### Your instructions
Could you give the records below again exactly, without the pictures?

### Data in this exercise
*-*-*
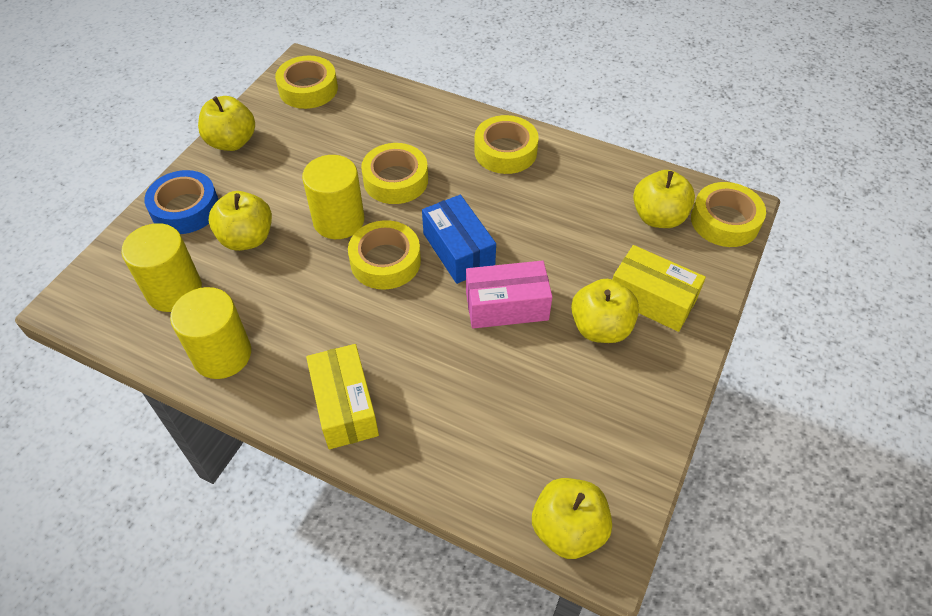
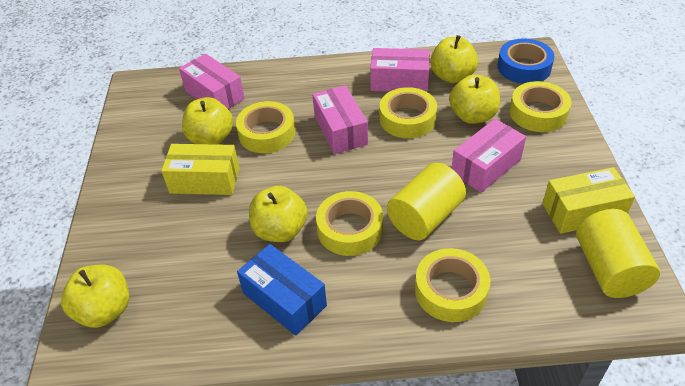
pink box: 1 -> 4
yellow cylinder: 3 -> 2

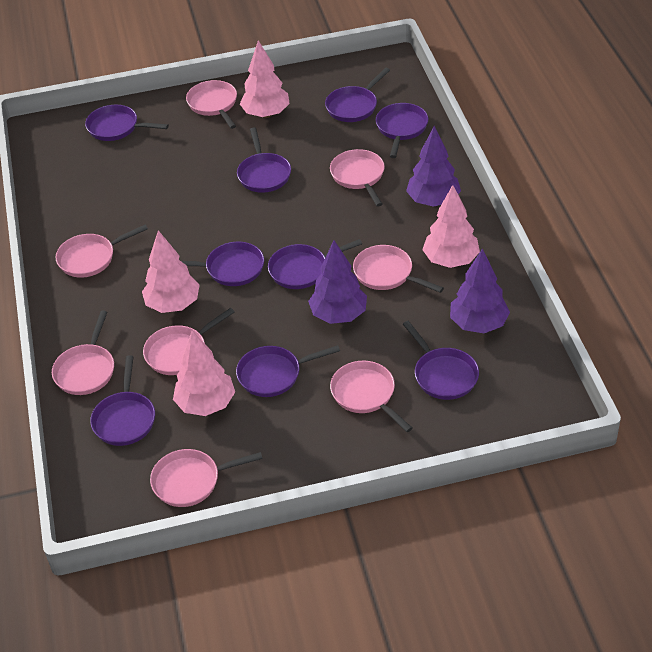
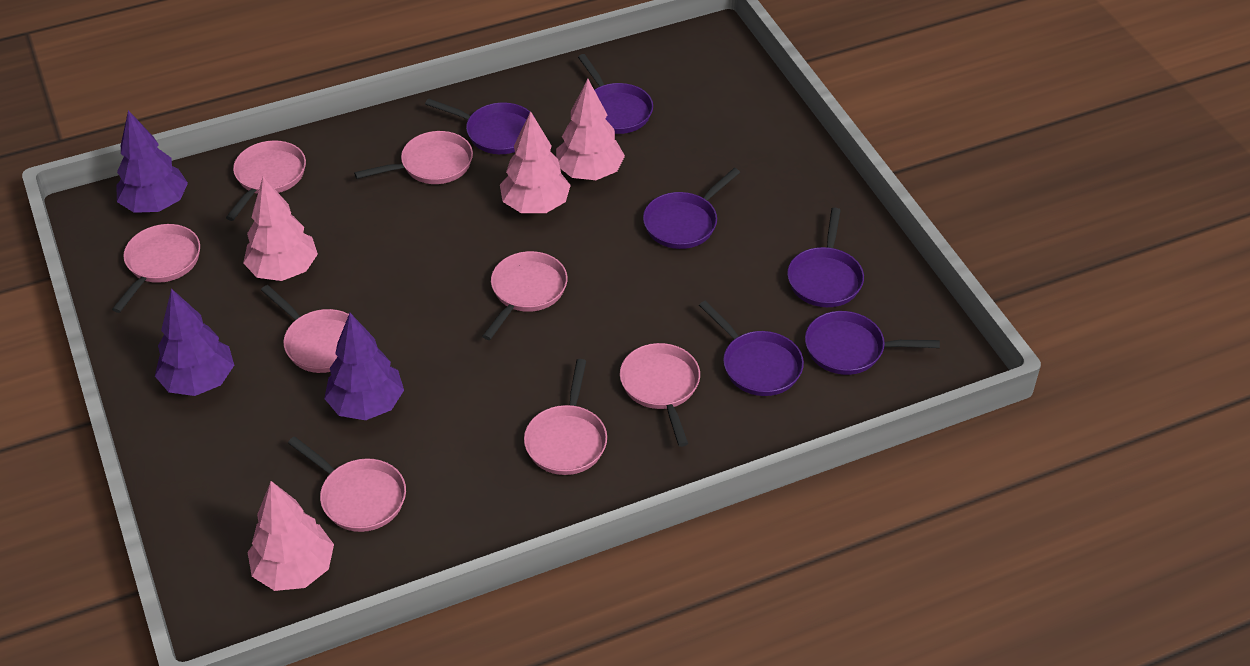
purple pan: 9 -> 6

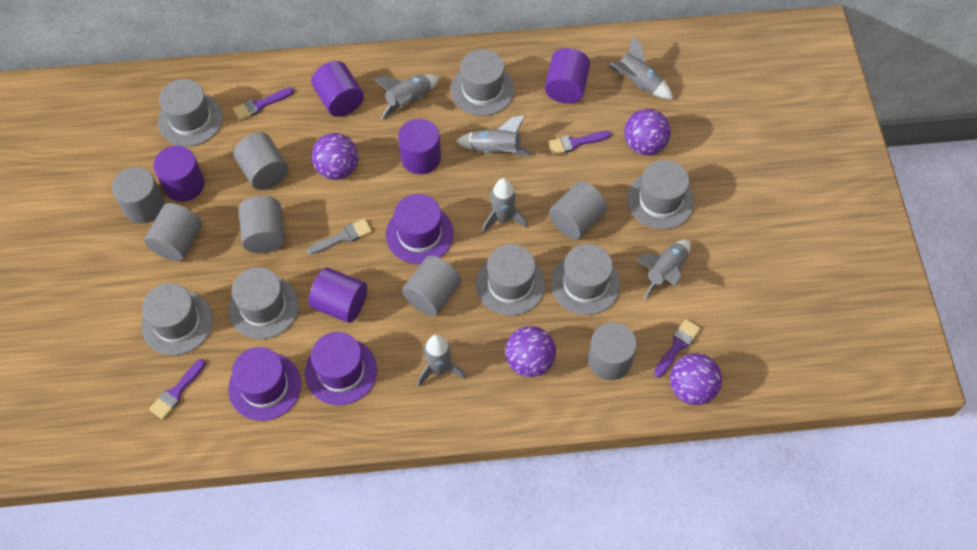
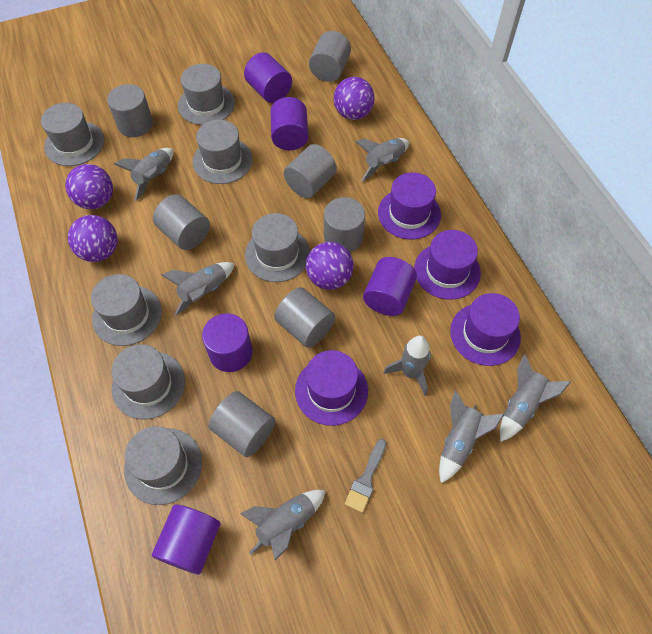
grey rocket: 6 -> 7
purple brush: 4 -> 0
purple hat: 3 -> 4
*-*-*
### Reply to the exercise
pink box: 1 -> 4
yellow cylinder: 3 -> 2

purple pan: 9 -> 6

grey rocket: 6 -> 7
purple brush: 4 -> 0
purple hat: 3 -> 4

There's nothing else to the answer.